Per-category count data:

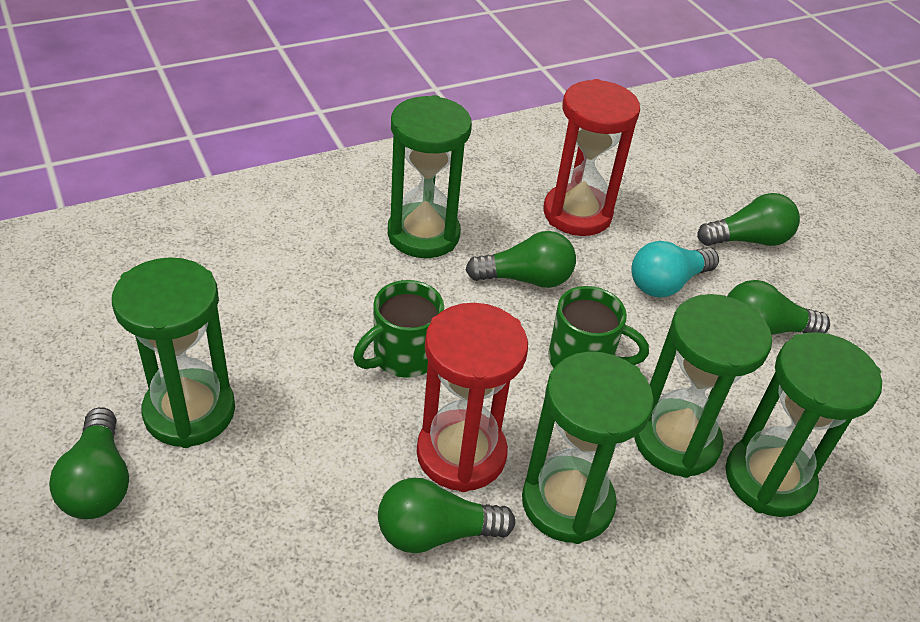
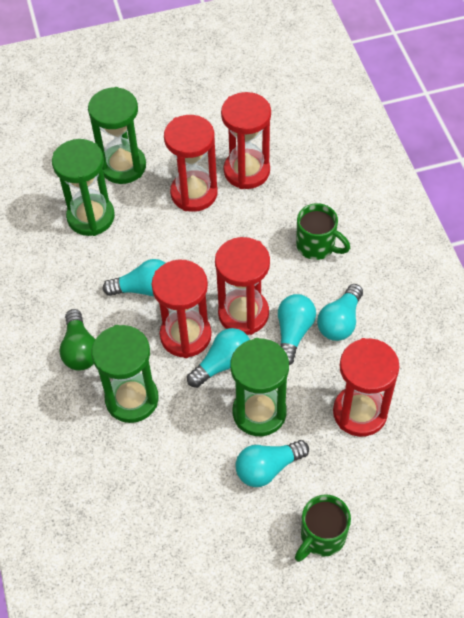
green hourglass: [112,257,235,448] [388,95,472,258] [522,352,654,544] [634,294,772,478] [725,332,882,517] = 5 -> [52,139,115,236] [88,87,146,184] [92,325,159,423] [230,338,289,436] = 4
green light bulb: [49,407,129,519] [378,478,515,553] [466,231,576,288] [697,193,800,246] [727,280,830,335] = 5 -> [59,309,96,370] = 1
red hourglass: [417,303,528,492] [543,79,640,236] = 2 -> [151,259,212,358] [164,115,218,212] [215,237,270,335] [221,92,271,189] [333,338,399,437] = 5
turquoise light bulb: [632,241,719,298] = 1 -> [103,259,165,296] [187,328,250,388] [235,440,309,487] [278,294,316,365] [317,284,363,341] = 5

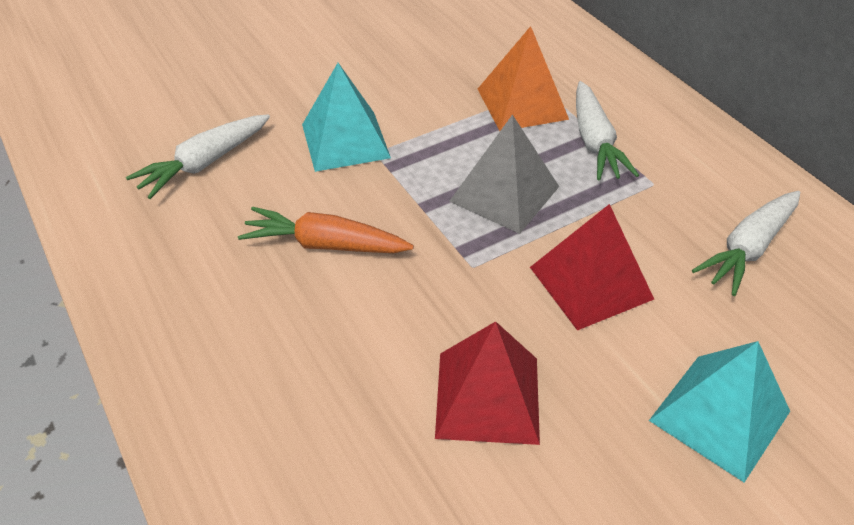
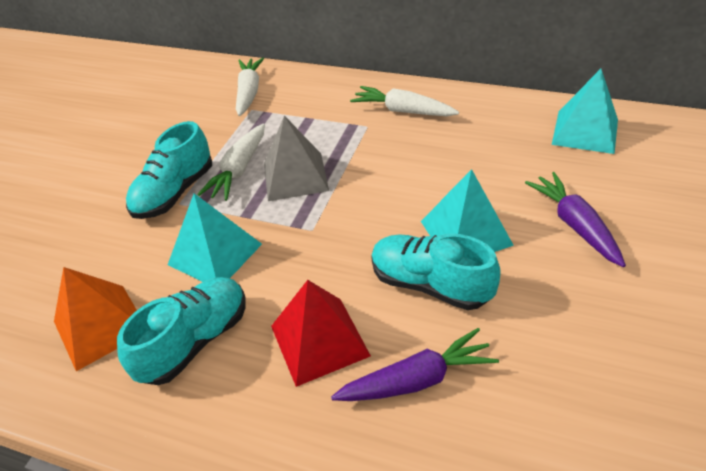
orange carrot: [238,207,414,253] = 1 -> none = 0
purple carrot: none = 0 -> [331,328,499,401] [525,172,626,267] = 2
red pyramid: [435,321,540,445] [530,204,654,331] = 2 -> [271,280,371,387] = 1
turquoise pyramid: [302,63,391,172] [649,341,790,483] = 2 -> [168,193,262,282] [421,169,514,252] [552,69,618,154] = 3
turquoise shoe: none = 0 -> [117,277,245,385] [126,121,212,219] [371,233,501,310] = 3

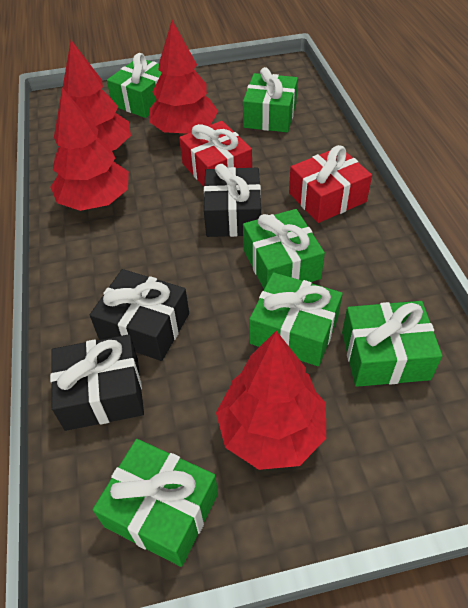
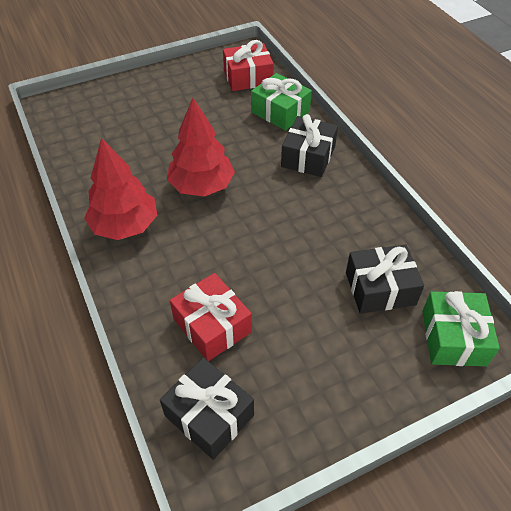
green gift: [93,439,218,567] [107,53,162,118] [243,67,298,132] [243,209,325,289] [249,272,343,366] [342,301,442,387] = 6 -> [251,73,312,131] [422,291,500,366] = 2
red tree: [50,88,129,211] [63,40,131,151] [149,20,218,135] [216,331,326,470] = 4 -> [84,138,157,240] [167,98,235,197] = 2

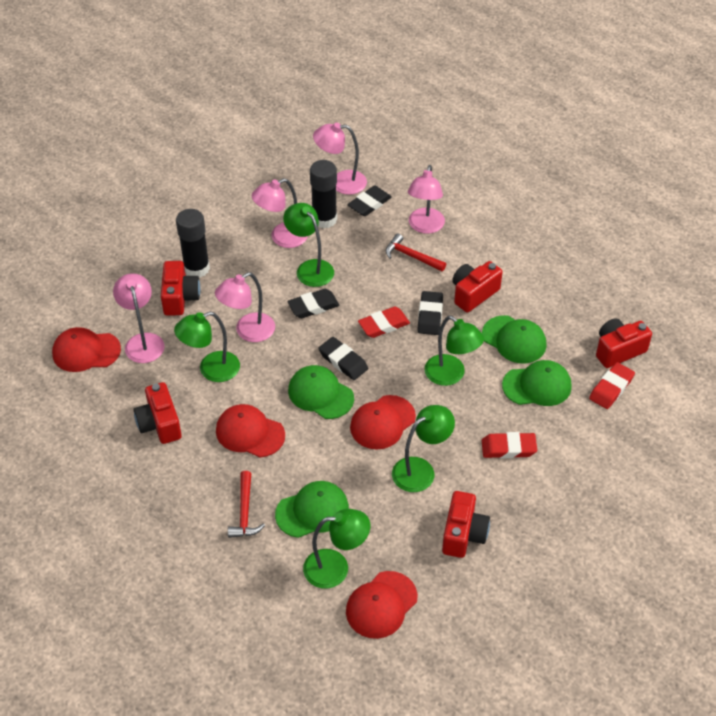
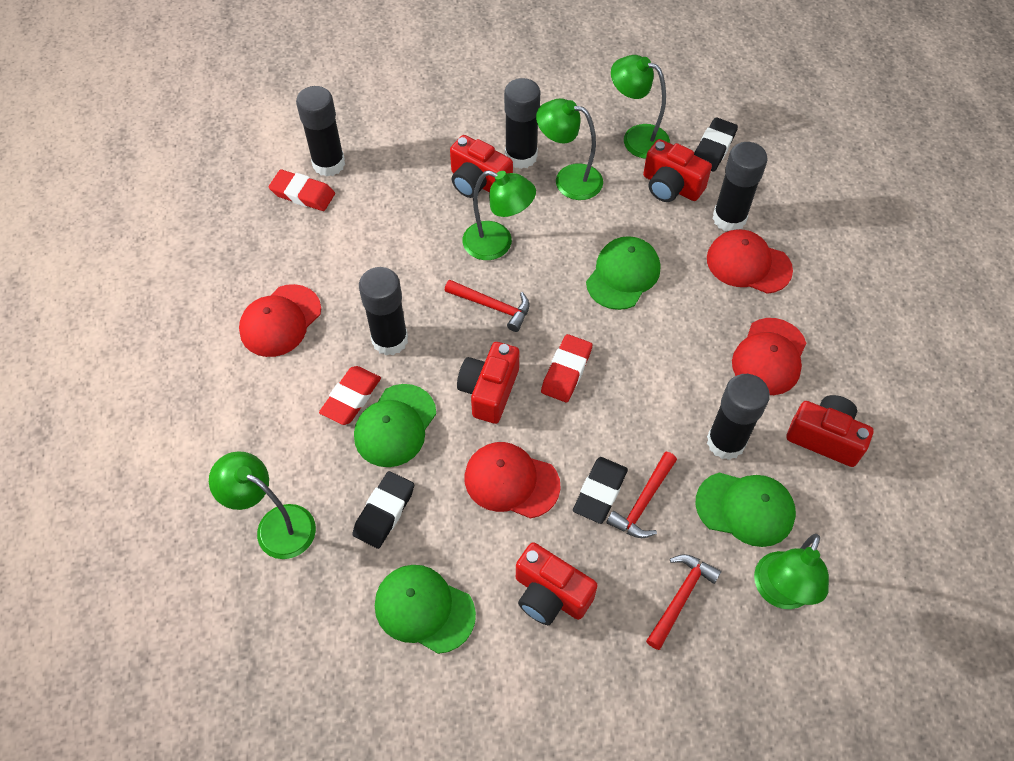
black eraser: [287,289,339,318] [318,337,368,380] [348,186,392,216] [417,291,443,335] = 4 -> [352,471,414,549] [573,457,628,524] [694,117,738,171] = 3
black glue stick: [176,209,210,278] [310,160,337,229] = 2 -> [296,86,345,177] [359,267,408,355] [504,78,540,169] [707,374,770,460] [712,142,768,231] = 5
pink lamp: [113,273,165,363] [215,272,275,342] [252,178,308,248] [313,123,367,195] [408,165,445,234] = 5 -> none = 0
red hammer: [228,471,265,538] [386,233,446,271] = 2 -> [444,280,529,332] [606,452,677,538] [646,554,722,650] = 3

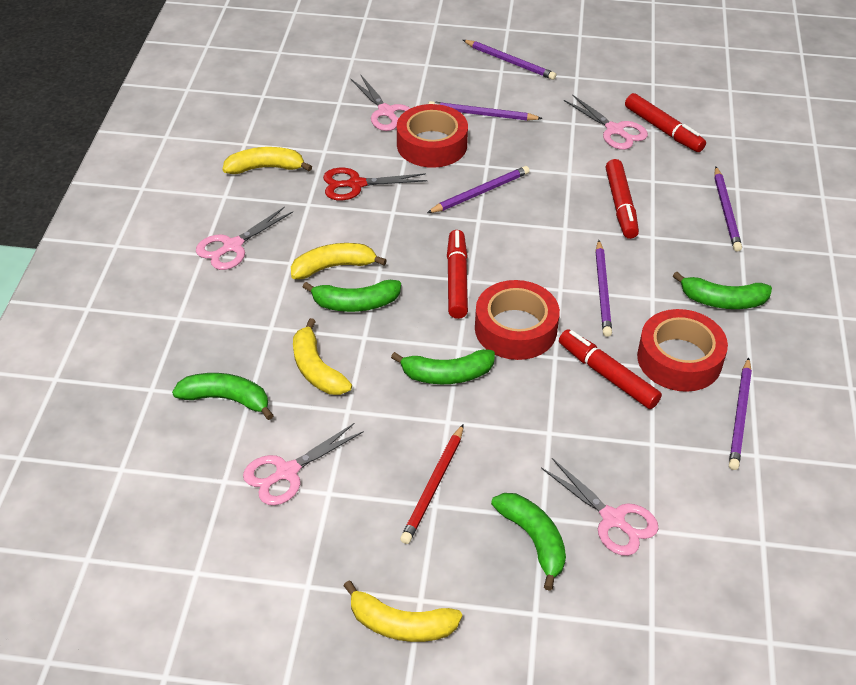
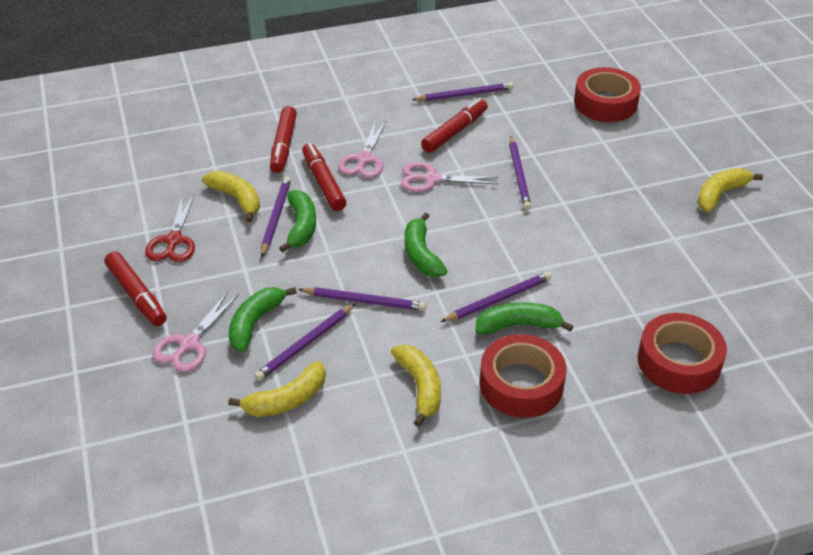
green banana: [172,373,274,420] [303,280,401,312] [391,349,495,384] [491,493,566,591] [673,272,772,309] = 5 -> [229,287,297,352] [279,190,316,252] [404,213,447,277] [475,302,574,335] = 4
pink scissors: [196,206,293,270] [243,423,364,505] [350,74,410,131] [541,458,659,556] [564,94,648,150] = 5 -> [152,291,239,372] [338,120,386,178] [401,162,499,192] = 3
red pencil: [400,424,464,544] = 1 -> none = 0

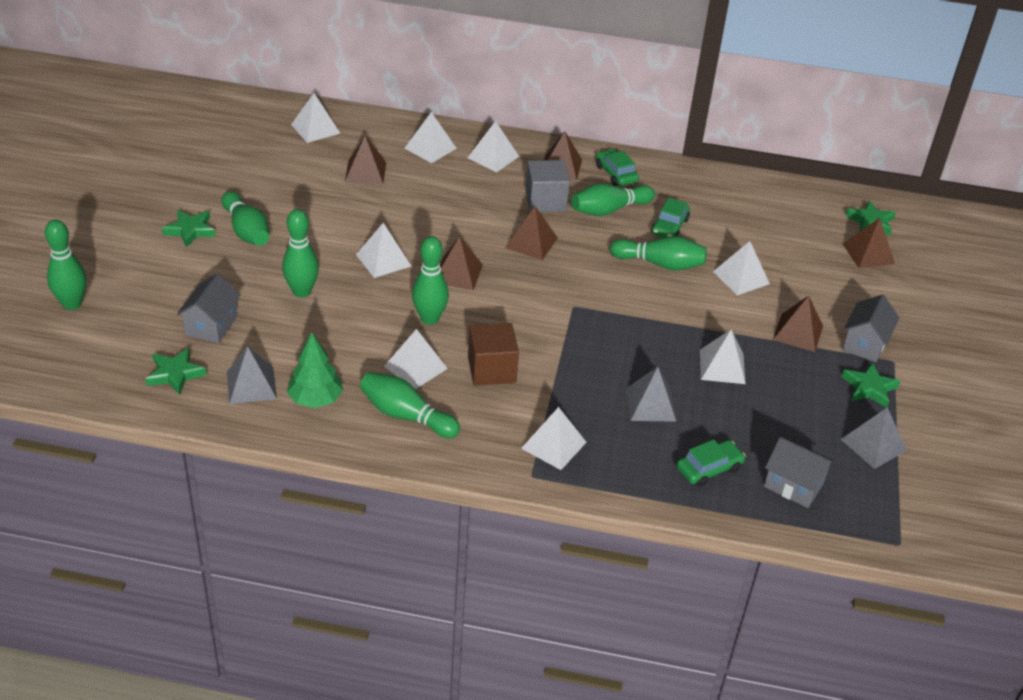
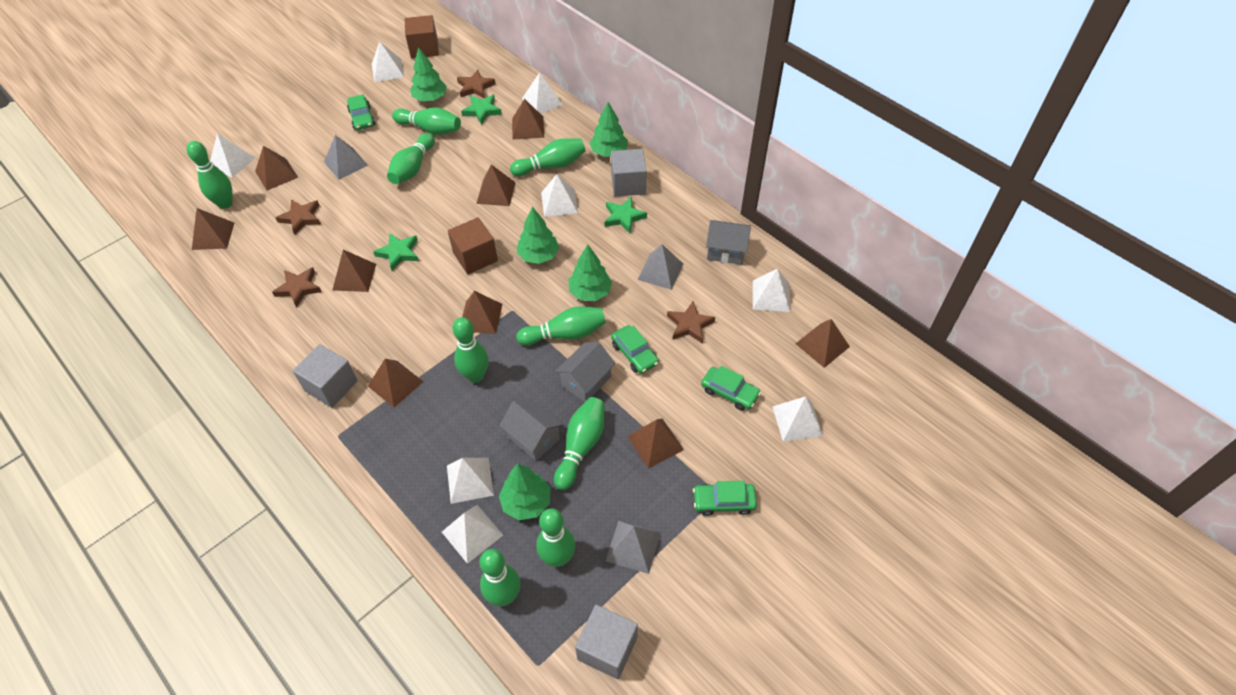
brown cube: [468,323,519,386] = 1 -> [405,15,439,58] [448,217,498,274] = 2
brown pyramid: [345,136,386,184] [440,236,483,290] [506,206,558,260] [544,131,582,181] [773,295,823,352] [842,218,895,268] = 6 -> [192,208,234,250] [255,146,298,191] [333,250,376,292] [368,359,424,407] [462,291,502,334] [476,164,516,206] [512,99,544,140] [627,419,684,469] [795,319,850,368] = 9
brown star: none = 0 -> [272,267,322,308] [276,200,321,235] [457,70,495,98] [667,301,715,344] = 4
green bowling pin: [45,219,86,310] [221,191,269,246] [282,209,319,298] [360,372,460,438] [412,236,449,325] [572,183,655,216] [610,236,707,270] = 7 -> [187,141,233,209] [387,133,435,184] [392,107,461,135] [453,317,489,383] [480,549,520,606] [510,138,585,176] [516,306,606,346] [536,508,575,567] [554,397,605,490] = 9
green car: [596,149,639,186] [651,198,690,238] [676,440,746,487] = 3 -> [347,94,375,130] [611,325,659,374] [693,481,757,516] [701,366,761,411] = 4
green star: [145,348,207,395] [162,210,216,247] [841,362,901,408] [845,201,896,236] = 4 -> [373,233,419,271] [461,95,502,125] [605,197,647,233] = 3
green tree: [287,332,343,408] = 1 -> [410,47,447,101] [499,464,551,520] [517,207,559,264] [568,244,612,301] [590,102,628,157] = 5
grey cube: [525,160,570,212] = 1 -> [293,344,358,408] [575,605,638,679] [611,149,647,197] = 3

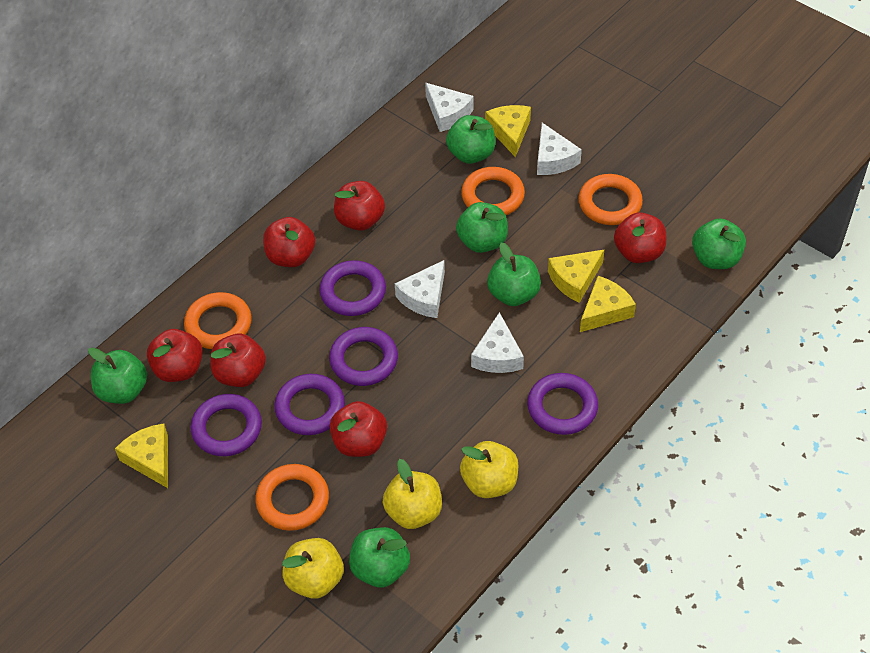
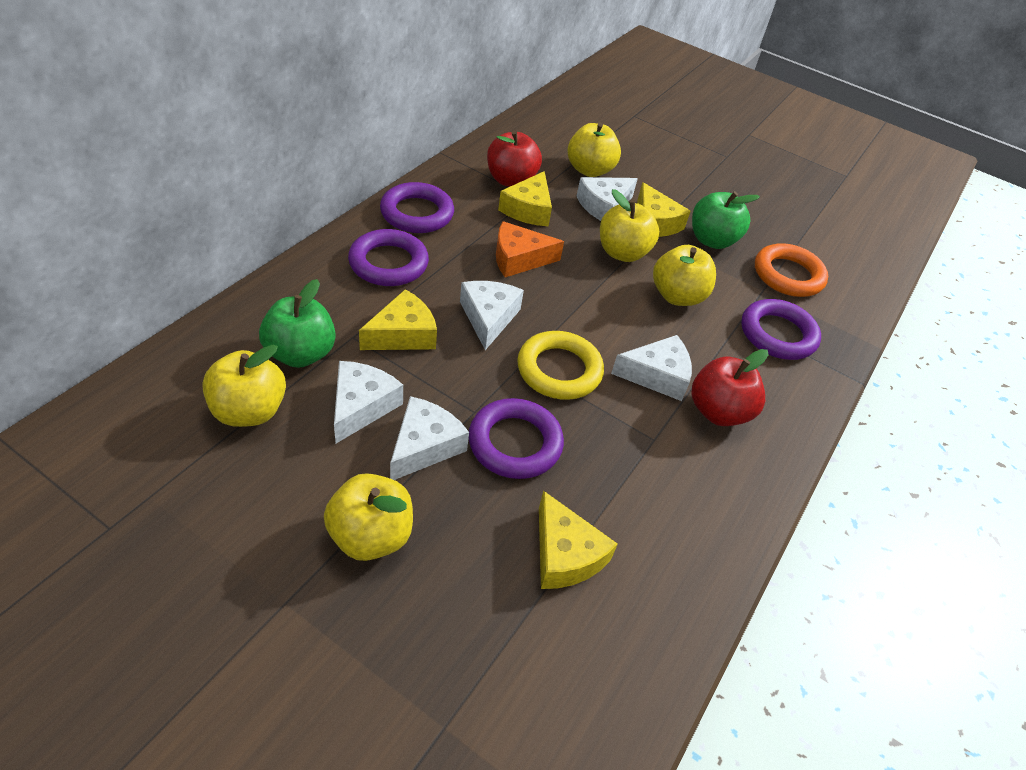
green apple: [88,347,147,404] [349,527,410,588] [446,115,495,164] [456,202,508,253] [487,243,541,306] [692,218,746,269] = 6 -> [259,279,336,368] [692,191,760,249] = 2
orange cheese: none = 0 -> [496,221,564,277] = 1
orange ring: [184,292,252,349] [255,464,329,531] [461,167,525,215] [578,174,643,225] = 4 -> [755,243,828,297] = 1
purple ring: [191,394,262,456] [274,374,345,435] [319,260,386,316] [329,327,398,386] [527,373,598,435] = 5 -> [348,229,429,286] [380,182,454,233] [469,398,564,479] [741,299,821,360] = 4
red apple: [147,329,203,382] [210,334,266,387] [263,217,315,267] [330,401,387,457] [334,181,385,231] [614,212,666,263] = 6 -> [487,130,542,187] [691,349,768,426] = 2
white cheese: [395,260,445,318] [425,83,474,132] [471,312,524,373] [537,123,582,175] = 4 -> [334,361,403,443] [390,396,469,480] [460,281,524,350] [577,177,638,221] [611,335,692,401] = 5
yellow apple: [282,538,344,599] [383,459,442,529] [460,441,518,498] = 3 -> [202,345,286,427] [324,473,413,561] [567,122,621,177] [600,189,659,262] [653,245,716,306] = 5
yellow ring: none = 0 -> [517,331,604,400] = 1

» EXERCISE DESCRIPTION
Your answer should hold every line of the entries that contains the string "bulb".

» EXERCISE OUTPUT
green light bulb: [49,407,129,519] [378,478,515,553] [466,231,576,288] [697,193,800,246] [727,280,830,335] = 5 -> [59,309,96,370] = 1
turquoise light bulb: [632,241,719,298] = 1 -> [103,259,165,296] [187,328,250,388] [235,440,309,487] [278,294,316,365] [317,284,363,341] = 5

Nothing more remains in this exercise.